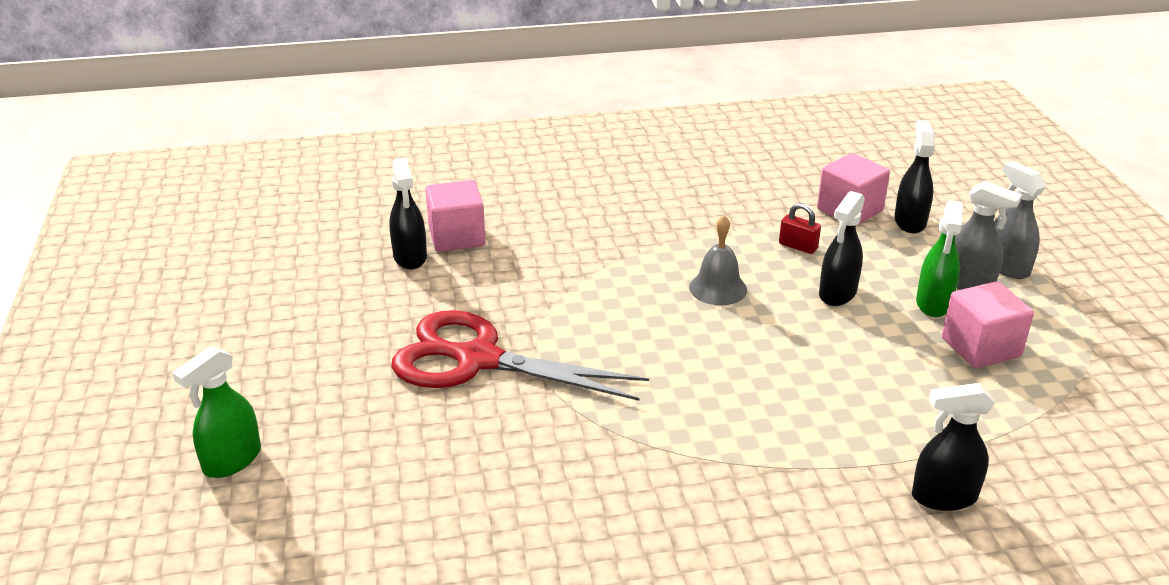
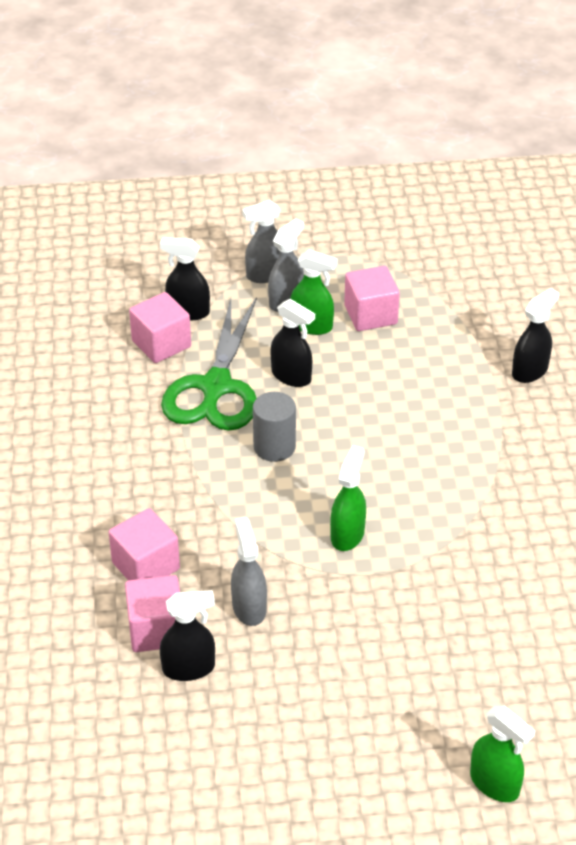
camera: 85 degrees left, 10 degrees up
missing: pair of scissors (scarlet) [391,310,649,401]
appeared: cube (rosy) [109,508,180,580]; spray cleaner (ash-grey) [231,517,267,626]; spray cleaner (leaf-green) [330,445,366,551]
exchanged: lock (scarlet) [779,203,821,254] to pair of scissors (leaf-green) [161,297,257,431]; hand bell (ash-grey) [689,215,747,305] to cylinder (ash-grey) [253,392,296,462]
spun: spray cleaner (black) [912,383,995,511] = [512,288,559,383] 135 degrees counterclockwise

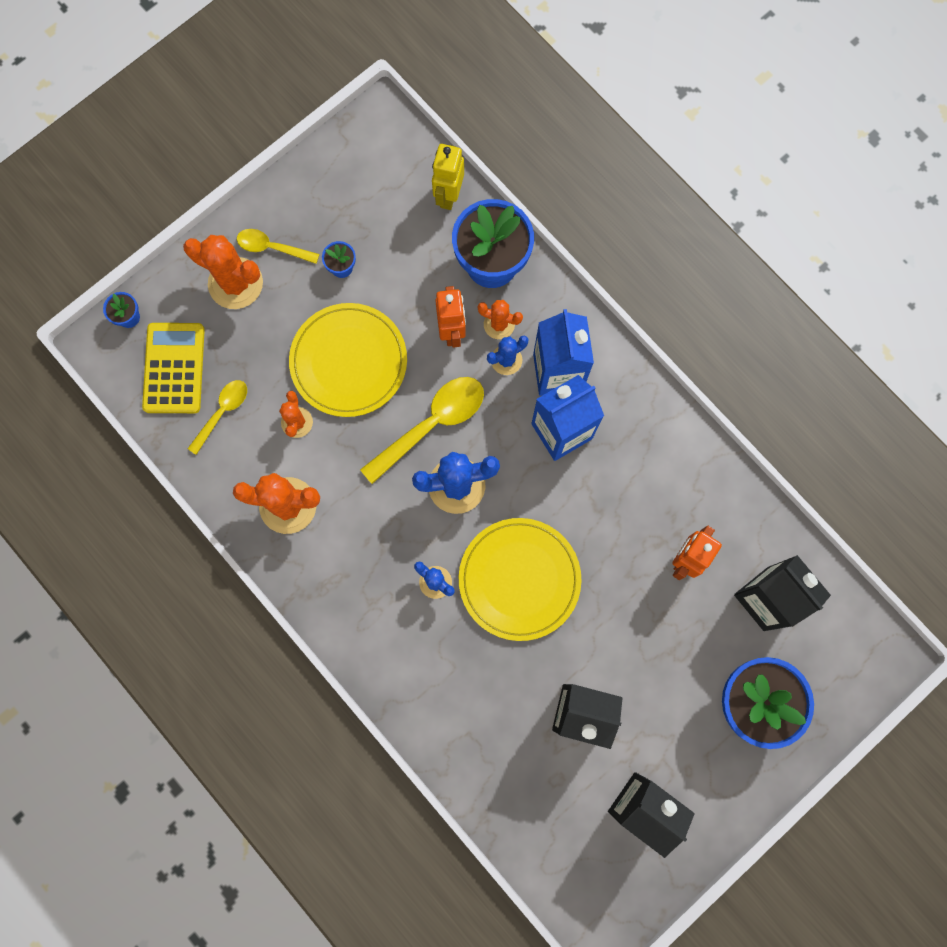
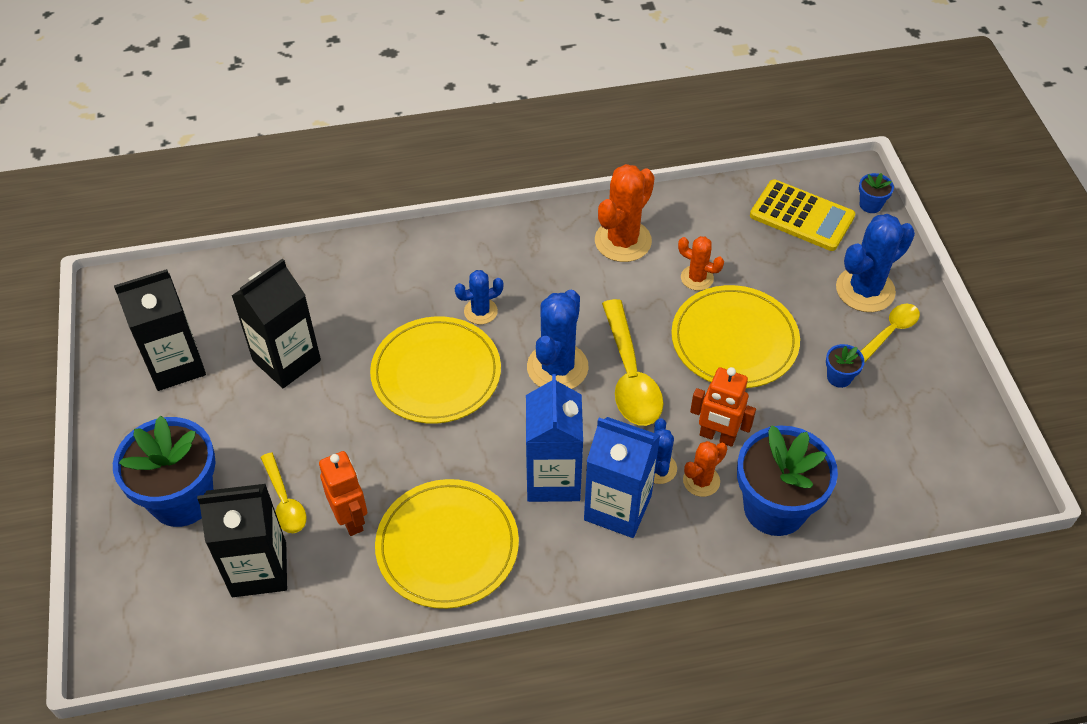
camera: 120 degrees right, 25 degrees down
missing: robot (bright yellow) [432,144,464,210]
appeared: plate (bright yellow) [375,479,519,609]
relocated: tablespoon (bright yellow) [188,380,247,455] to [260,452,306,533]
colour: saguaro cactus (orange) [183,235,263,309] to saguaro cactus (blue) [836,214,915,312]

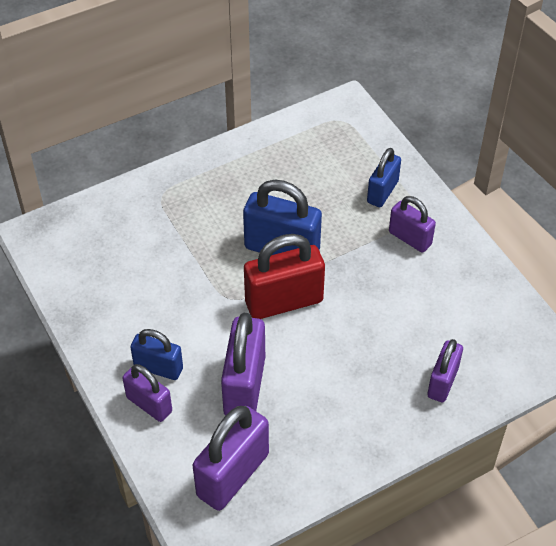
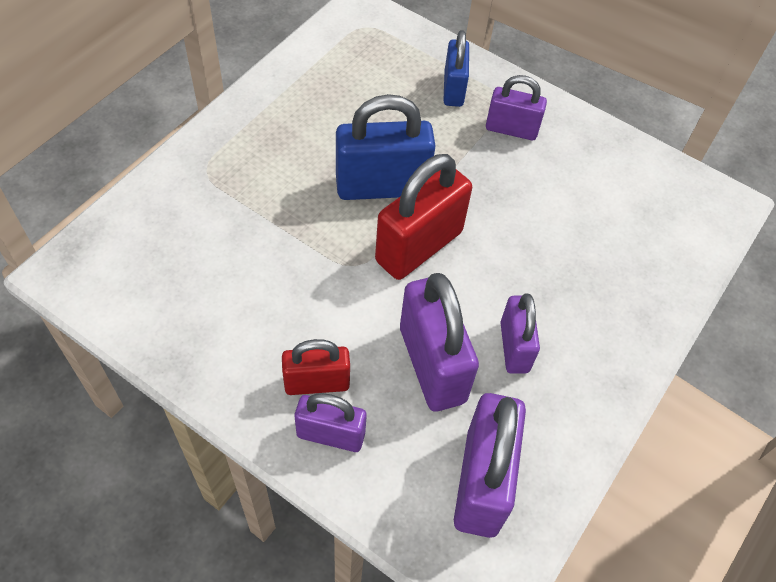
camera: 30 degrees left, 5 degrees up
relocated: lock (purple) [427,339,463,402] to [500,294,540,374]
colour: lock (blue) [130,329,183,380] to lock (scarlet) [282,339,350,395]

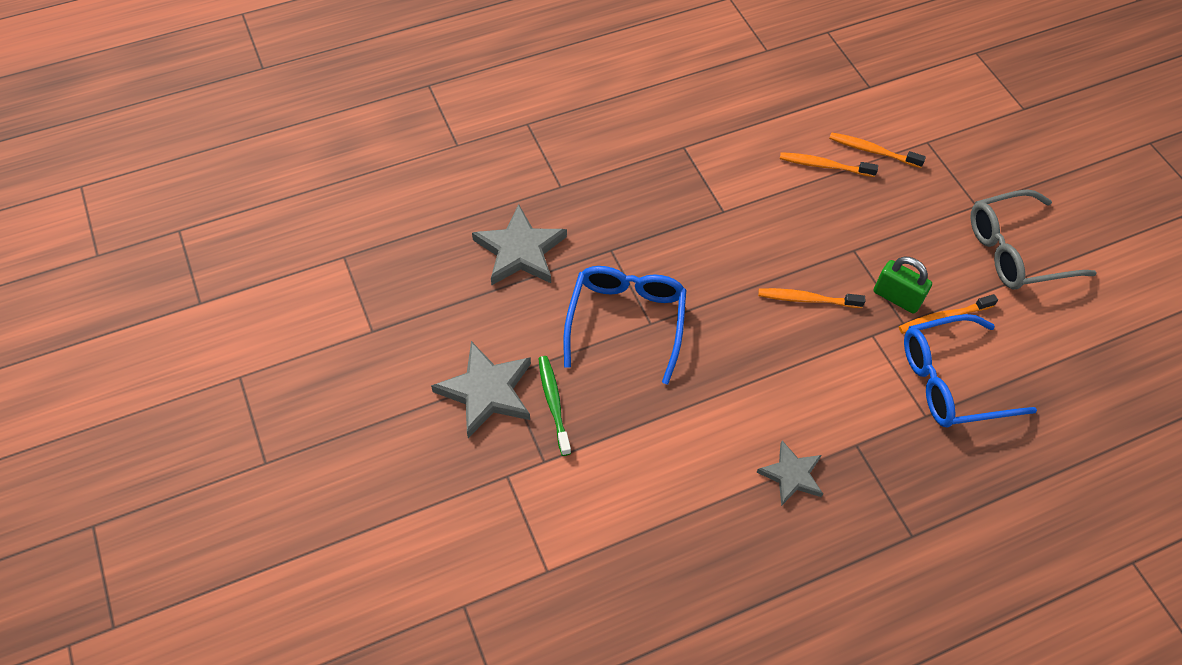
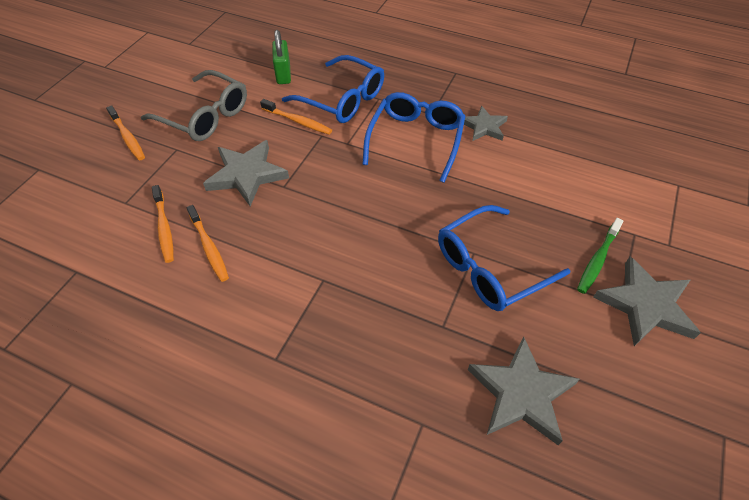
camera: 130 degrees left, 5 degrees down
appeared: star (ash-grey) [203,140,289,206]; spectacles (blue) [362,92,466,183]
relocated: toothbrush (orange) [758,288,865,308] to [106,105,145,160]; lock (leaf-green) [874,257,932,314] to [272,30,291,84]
:::::
## [WHAT THE TASK REQUIRES]
Word for word, copy out each record; do not include pictures.

## [RESPONSE TO THIS EXERCISE]
camera: 85 degrees left, 10 degrees up
missing: pair of scissors (scarlet) [391,310,649,401]
appeared: cube (rosy) [109,508,180,580]; spray cleaner (ash-grey) [231,517,267,626]; spray cleaner (leaf-green) [330,445,366,551]
exchanged: lock (scarlet) [779,203,821,254] to pair of scissors (leaf-green) [161,297,257,431]; hand bell (ash-grey) [689,215,747,305] to cylinder (ash-grey) [253,392,296,462]
spun: spray cleaner (black) [912,383,995,511] = [512,288,559,383] 135 degrees counterclockwise

camera: 120 degrees right, 25 degrees down
missing: robot (bright yellow) [432,144,464,210]
appeared: plate (bright yellow) [375,479,519,609]
relocated: tablespoon (bright yellow) [188,380,247,455] to [260,452,306,533]
colour: saguaro cactus (orange) [183,235,263,309] to saguaro cactus (blue) [836,214,915,312]

camera: 30 degrees left, 5 degrees up
relocated: lock (purple) [427,339,463,402] to [500,294,540,374]
colour: lock (blue) [130,329,183,380] to lock (scarlet) [282,339,350,395]

camera: 130 degrees left, 5 degrees down
appeared: star (ash-grey) [203,140,289,206]; spectacles (blue) [362,92,466,183]
relocated: toothbrush (orange) [758,288,865,308] to [106,105,145,160]; lock (leaf-green) [874,257,932,314] to [272,30,291,84]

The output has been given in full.